## start Raw data

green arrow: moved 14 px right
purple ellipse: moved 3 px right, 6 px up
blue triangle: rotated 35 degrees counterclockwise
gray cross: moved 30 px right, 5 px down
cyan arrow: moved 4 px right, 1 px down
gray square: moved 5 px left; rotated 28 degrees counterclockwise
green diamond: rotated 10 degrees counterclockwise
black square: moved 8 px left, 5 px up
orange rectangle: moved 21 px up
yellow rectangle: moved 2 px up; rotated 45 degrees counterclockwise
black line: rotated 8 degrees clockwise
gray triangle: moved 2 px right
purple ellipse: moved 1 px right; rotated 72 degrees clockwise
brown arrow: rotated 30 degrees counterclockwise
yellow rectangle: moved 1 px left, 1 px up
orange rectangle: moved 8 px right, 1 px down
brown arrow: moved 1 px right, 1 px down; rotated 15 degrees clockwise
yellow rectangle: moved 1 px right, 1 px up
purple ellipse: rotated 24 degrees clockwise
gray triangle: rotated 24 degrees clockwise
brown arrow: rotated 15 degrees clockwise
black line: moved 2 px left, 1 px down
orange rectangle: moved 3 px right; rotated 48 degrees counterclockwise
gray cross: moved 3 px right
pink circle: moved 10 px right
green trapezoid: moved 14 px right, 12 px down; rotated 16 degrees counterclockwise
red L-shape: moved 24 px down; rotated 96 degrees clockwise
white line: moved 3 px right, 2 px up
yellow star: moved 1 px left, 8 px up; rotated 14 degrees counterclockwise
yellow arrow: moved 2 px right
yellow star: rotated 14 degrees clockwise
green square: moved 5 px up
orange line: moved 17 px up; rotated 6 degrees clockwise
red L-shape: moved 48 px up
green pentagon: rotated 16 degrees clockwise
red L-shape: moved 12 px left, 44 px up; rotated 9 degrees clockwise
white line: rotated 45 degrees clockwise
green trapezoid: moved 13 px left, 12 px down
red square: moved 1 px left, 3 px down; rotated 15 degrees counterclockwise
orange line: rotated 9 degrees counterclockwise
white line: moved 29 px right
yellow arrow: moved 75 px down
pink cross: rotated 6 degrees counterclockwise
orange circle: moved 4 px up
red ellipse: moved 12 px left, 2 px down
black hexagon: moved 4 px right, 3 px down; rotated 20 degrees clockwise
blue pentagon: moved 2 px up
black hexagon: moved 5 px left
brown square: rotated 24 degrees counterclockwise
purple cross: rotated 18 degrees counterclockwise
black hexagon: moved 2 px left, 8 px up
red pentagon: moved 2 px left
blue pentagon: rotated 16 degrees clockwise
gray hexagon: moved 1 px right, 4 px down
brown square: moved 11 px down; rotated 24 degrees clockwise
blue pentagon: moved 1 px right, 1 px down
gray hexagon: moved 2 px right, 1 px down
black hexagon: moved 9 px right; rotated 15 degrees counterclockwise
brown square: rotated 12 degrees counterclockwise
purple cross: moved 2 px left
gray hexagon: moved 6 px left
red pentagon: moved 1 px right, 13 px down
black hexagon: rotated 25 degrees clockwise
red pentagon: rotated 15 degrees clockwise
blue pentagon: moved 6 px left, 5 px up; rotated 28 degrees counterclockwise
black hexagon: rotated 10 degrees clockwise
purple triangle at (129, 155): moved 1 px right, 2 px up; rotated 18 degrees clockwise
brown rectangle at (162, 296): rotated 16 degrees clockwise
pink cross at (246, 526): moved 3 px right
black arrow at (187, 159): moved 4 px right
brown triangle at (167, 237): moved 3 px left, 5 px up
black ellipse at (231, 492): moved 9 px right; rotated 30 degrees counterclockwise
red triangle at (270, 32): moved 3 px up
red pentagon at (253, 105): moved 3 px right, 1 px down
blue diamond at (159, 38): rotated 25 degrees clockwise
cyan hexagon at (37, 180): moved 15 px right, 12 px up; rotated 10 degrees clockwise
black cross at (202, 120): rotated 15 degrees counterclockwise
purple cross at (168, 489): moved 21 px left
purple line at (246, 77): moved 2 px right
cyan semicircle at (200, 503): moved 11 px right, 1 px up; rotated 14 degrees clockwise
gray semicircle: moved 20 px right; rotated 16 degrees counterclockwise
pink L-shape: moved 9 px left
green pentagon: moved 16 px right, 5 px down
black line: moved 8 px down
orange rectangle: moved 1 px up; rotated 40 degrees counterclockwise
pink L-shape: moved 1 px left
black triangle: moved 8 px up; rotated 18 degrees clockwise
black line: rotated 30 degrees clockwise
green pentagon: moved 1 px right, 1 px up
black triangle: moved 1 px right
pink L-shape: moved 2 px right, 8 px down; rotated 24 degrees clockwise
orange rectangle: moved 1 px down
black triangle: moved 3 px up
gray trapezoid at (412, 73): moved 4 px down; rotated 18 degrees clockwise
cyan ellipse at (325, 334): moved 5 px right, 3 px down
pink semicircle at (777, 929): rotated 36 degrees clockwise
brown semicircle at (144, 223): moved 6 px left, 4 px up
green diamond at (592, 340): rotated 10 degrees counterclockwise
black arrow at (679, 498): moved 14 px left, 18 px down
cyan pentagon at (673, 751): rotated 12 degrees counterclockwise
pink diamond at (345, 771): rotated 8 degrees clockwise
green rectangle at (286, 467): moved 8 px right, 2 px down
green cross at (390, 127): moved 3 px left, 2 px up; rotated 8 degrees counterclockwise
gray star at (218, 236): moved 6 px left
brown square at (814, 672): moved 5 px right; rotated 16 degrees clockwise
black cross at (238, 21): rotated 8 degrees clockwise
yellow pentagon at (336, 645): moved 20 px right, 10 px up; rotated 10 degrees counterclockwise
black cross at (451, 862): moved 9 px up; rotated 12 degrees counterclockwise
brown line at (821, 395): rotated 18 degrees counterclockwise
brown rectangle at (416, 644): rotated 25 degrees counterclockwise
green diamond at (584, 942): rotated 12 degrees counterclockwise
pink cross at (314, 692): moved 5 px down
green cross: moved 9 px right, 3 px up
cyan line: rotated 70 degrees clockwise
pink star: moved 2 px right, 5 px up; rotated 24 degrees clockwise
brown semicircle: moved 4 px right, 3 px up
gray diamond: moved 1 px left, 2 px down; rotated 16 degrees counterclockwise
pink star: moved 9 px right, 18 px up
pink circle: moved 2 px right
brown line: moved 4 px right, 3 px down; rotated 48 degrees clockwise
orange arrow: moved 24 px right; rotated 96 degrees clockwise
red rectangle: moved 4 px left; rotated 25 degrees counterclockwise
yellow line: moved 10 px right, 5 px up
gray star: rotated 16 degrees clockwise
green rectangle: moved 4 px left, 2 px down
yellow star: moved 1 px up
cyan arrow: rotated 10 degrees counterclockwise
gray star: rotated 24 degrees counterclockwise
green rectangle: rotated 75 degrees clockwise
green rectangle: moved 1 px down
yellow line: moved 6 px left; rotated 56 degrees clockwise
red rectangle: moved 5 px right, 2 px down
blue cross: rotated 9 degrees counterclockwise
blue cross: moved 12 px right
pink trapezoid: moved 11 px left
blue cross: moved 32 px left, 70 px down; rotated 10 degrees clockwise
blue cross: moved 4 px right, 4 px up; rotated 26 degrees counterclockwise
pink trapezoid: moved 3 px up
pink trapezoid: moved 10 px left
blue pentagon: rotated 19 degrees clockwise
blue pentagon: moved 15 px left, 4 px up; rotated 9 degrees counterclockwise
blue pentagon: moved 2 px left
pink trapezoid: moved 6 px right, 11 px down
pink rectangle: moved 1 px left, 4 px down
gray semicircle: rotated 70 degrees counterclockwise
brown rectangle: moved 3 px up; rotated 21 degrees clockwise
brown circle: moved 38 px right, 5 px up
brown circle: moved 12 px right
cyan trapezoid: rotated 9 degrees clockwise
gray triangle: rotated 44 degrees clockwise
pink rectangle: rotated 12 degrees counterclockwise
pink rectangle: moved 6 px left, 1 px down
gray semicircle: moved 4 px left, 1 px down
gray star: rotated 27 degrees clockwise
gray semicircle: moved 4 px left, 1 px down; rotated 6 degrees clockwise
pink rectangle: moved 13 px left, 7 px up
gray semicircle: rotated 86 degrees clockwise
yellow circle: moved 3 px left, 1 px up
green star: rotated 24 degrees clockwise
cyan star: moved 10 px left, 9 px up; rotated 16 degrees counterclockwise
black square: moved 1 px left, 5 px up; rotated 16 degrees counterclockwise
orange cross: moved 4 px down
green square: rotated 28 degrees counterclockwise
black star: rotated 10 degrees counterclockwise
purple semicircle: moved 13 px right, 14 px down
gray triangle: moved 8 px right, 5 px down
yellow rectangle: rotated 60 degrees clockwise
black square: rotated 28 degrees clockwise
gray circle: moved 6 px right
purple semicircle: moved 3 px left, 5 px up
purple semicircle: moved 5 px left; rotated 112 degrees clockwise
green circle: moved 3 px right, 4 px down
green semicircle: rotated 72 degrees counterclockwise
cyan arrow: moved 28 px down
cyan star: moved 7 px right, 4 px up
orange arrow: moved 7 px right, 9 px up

## end Raw data

### Work instructions
Copy the records from the first line through the line that contains "orange rectangle: moved 21 px up", inclusive, changing "px" to "pixels" and leaving all else as it is.

### Result of the exercise
green arrow: moved 14 pixels right
purple ellipse: moved 3 pixels right, 6 pixels up
blue triangle: rotated 35 degrees counterclockwise
gray cross: moved 30 pixels right, 5 pixels down
cyan arrow: moved 4 pixels right, 1 pixels down
gray square: moved 5 pixels left; rotated 28 degrees counterclockwise
green diamond: rotated 10 degrees counterclockwise
black square: moved 8 pixels left, 5 pixels up
orange rectangle: moved 21 pixels up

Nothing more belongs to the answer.